### Exercise goal
With the pictures removed, the data below must be transcribed in full and exactly.

Start of Exercise data

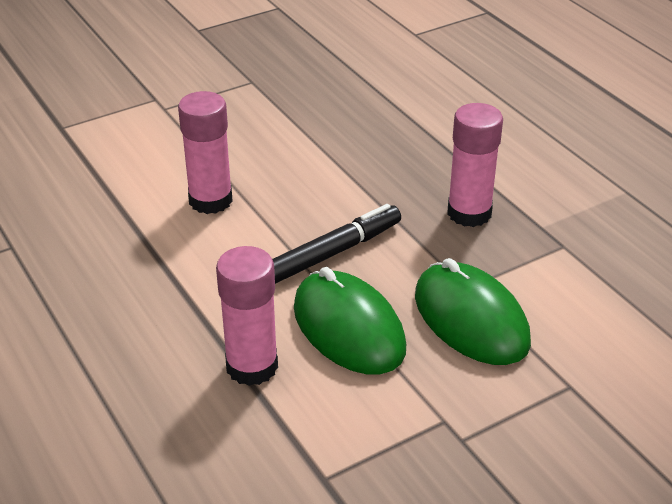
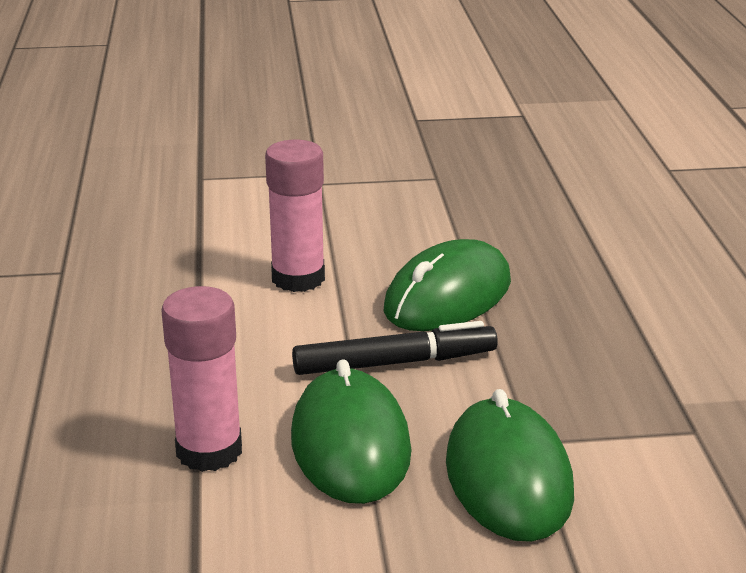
camera: 25 degrees right, 10 degrees down
(332, 185) = (447, 296): none -> green mouse
(469, 213) = (594, 364): pink glue stick -> none

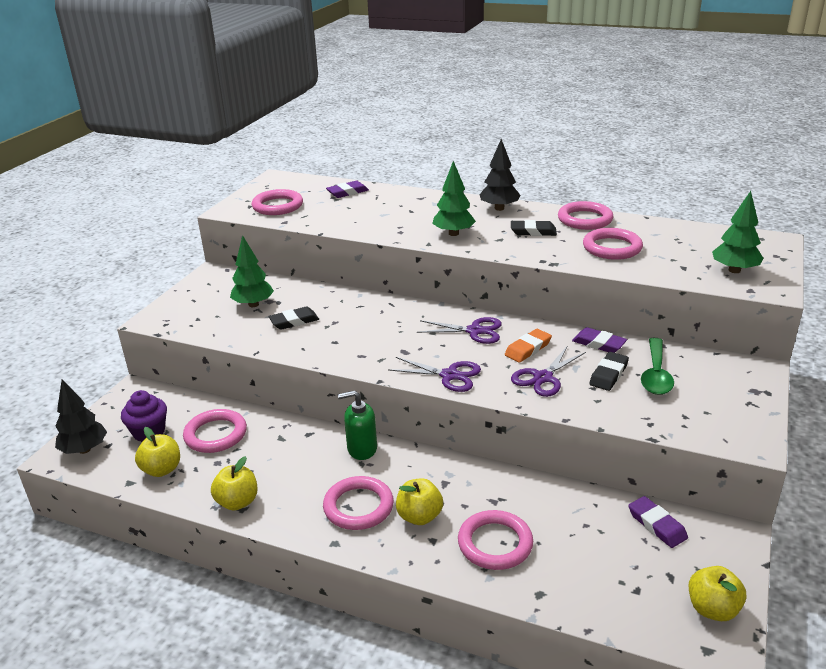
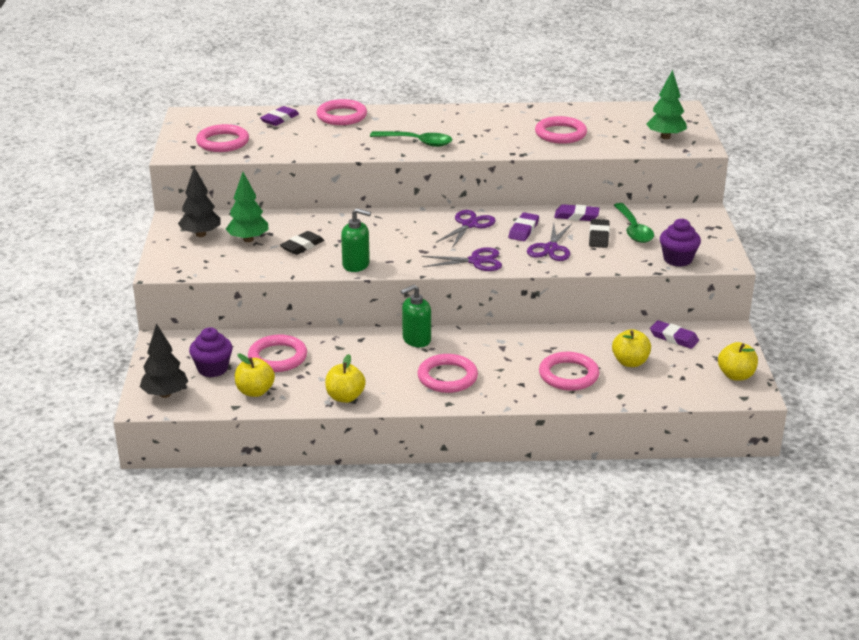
camera: 25 degrees left, 0 degrees up
(326, 353) = (356, 265): none -> green soap dispenser
(419, 516) = (500, 372): yellow apple -> yellow apple (630, 362)
(453, 233) = (417, 142): green tree -> green spoon
(474, 331) = (469, 225): purple scissors -> purple scissors turned 45 degrees counterclockwise
(499, 208) = (438, 114): black tree -> black tree (201, 234)
(528, 349) = (523, 230): orange eraser -> purple eraser
(533, 231) = (485, 130): black eraser -> none
(585, 219) = (521, 113): pink ring -> pink ring (342, 116)
(689, 426) = (677, 259): none -> purple cupcake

End of Exercise data

### Solution for this task
camera: 25 degrees right, 10 degrees down
(332, 185) = (447, 296): none -> green mouse
(469, 213) = (594, 364): pink glue stick -> none

camera: 25 degrees left, 0 degrees up
(326, 353) = (356, 265): none -> green soap dispenser
(419, 516) = (500, 372): yellow apple -> yellow apple (630, 362)
(453, 233) = (417, 142): green tree -> green spoon
(474, 331) = (469, 225): purple scissors -> purple scissors turned 45 degrees counterclockwise
(499, 208) = (438, 114): black tree -> black tree (201, 234)
(528, 349) = (523, 230): orange eraser -> purple eraser
(533, 231) = (485, 130): black eraser -> none
(585, 219) = (521, 113): pink ring -> pink ring (342, 116)
(689, 426) = (677, 259): none -> purple cupcake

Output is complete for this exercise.